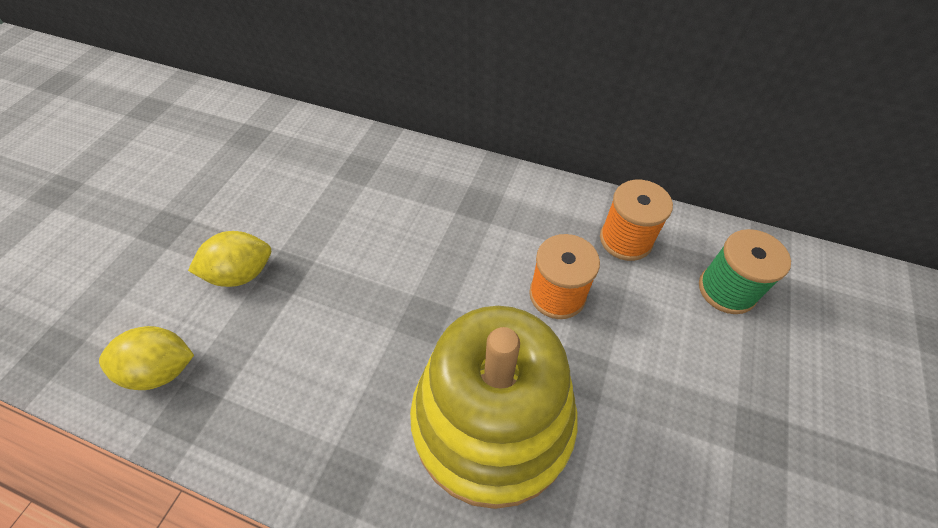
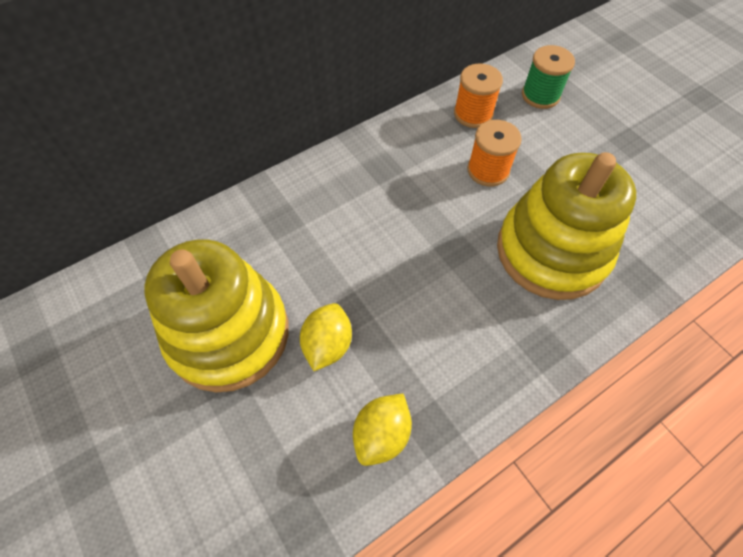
camera: 55 degrees left, 5 degrees up
(218, 201) = (228, 334): none -> yellow stacking toy

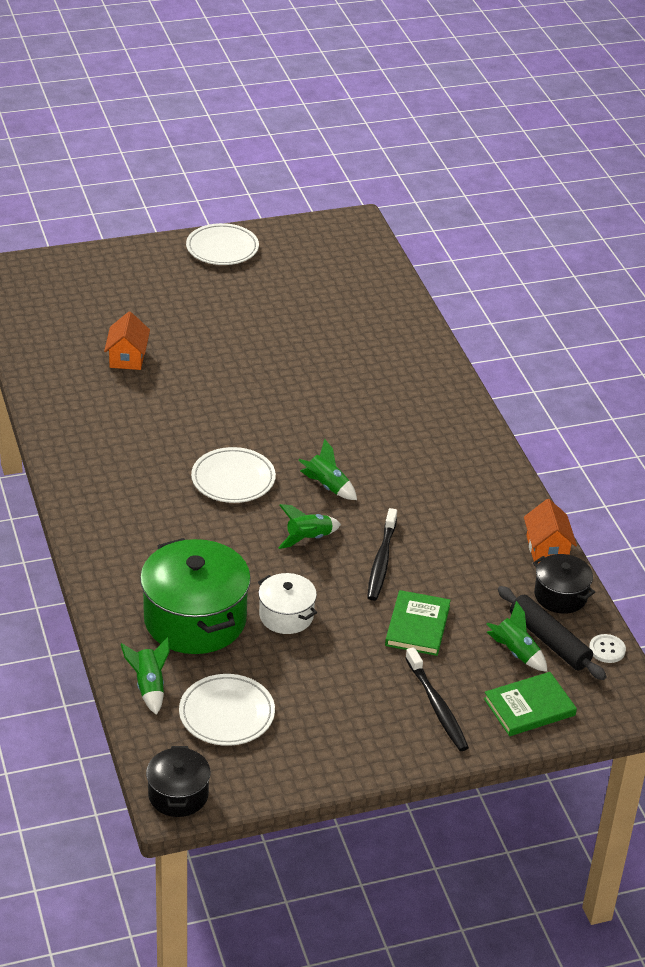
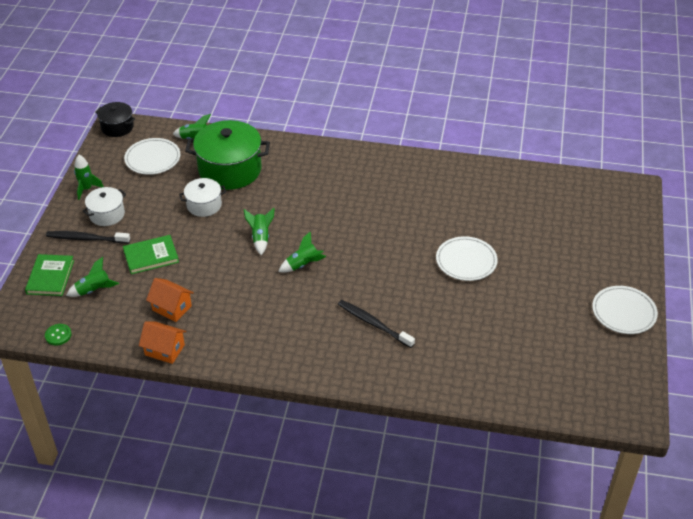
camera: 120 degrees right, 5 degrees up
(127, 357) = (498, 217): orange house -> orange house (172, 308)
(233, 479) = (339, 224): white plate -> white plate (466, 261)
(342, 757) = (86, 189): none -> green rocket
(376, 708) = (107, 214): none -> white pot
(381, 561) = (216, 263): black toothbrush -> black toothbrush (373, 324)
(417, 626) = (151, 256): green book -> green book turned 60 degrees counterclockwise
(549, 640) = (89, 311): black rolling pin -> none
(560, 596) = (119, 335): black pot -> none
(607, 649) = (58, 335): white button -> green button

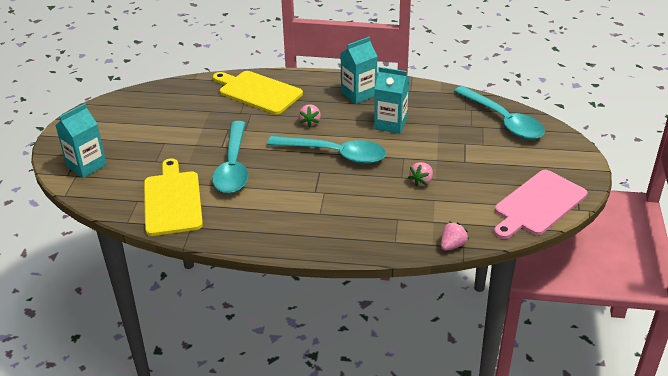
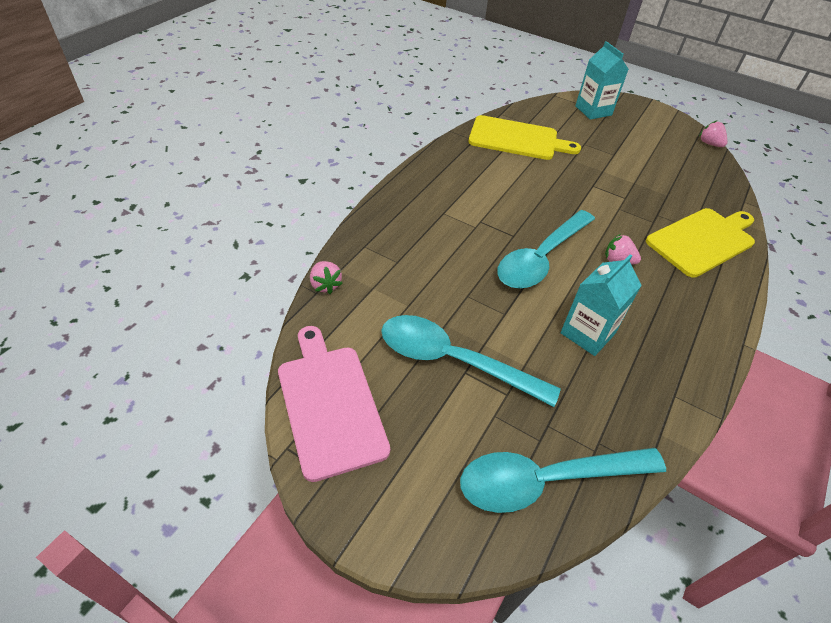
camera: 110 degrees right, 10 degrees up
(233, 166) = (553, 183): turquoise spoon -> turquoise spoon (454, 361)
(358, 94) = (676, 330): turquoise carton -> none
(421, 181) = (448, 309): pink strawberry -> pink strawberry (709, 144)

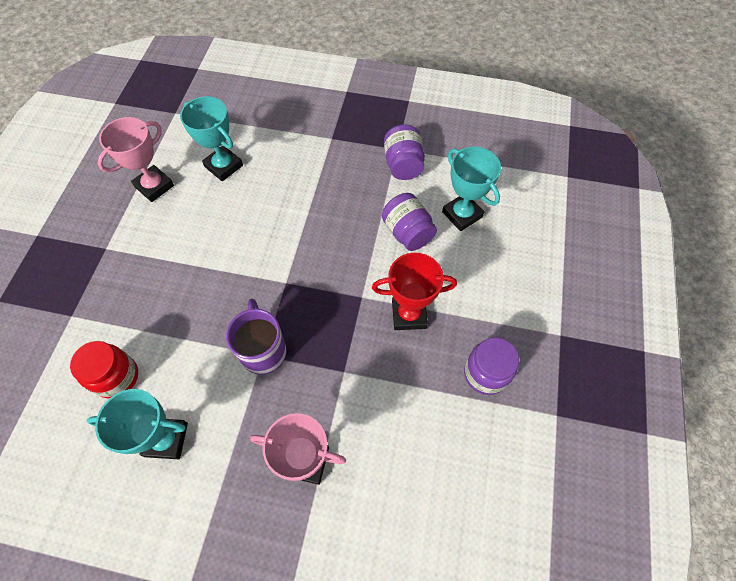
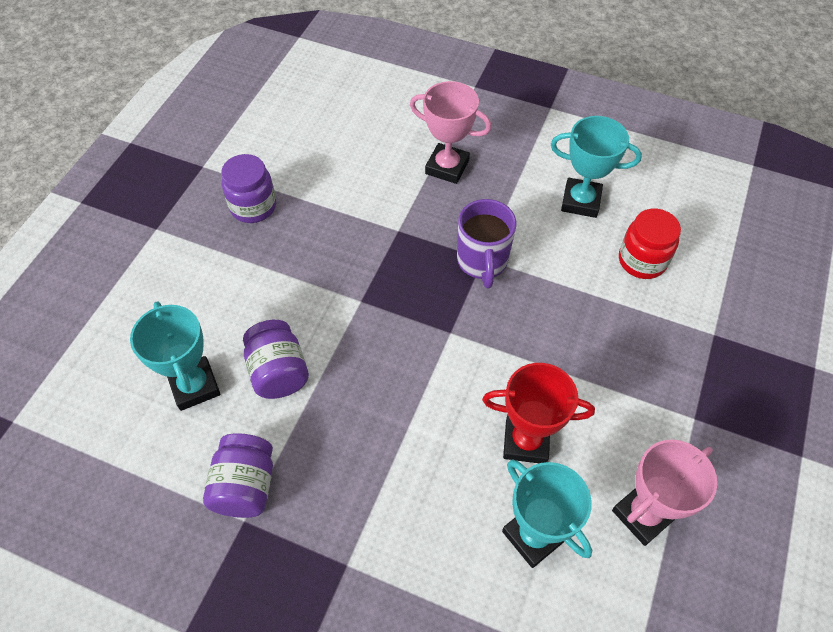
camera: 170 degrees left, 5 degrees down
(409, 314) = (312, 273): red trophy -> red trophy (526, 441)

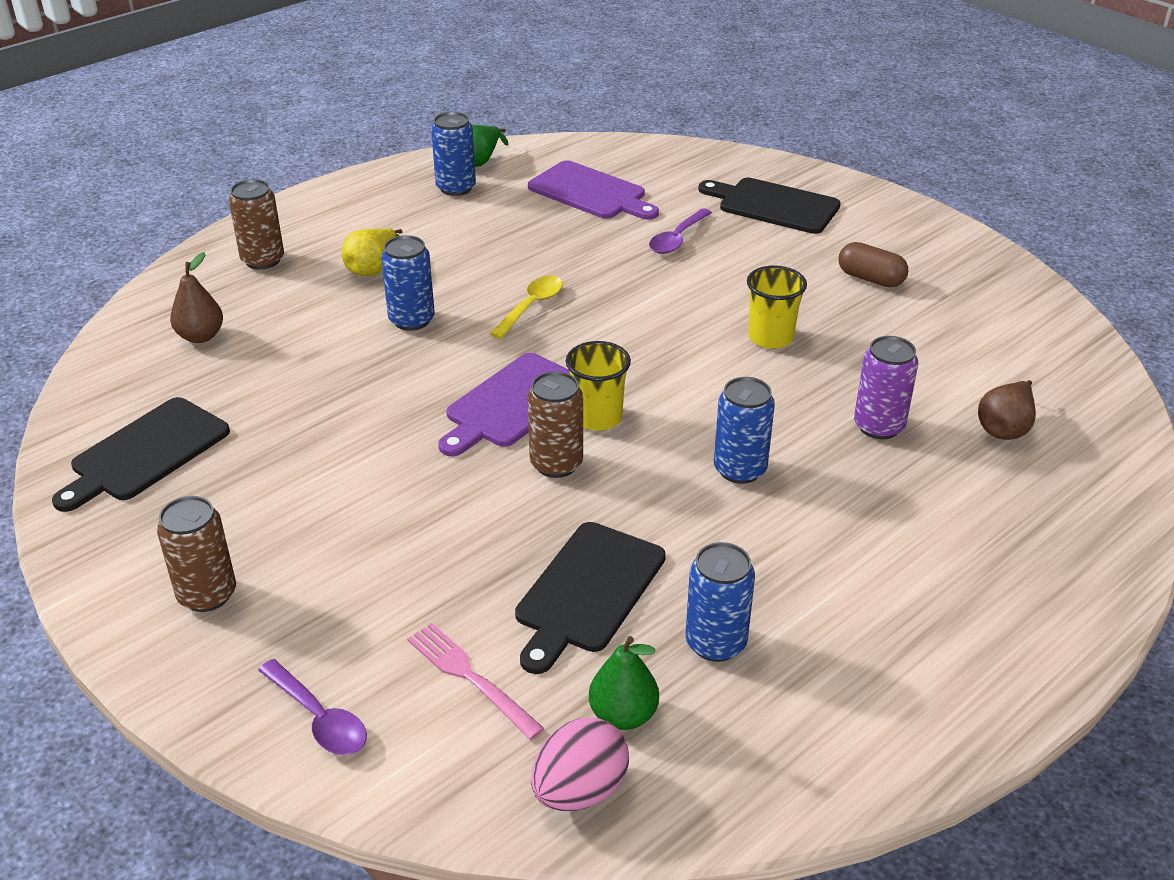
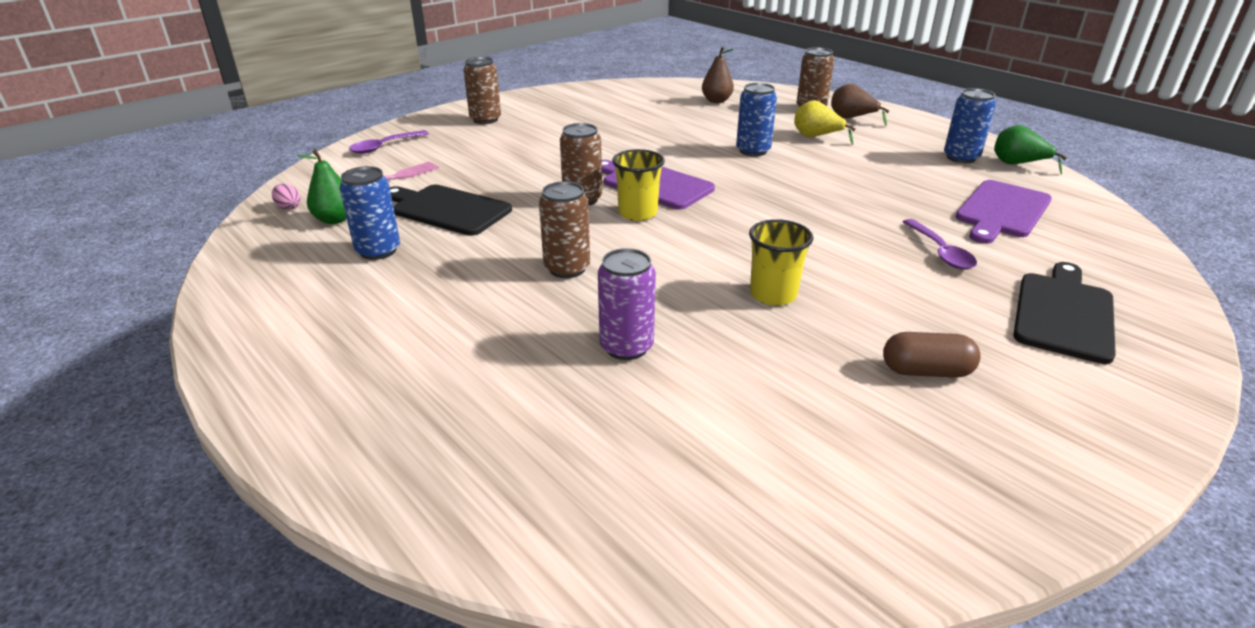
camera: 90 degrees right, 5 degrees down
(146, 453) = (603, 99): black cutting board -> none
(531, 306) = (786, 188): yellow spoon -> none
(579, 790) = (288, 207): pink egg -> pink egg, size x0.51
(677, 239) = (940, 252): purple spoon -> purple spoon turned 135 degrees counterclockwise
(740, 469) = (567, 268): blue can -> brown can
(870, 279) = (926, 371): brown capsule -> brown capsule turned 60 degrees clockwise
(1005, 428) = (622, 439): brown pear -> brown pear (852, 118)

■ ■ ■ ■

*Your task:* Extract the lines above from the one containing "(677, 239) = (940, 252): purple" to the last line, both included, exactly as written.

*Written response:*
(677, 239) = (940, 252): purple spoon -> purple spoon turned 135 degrees counterclockwise
(740, 469) = (567, 268): blue can -> brown can
(870, 279) = (926, 371): brown capsule -> brown capsule turned 60 degrees clockwise
(1005, 428) = (622, 439): brown pear -> brown pear (852, 118)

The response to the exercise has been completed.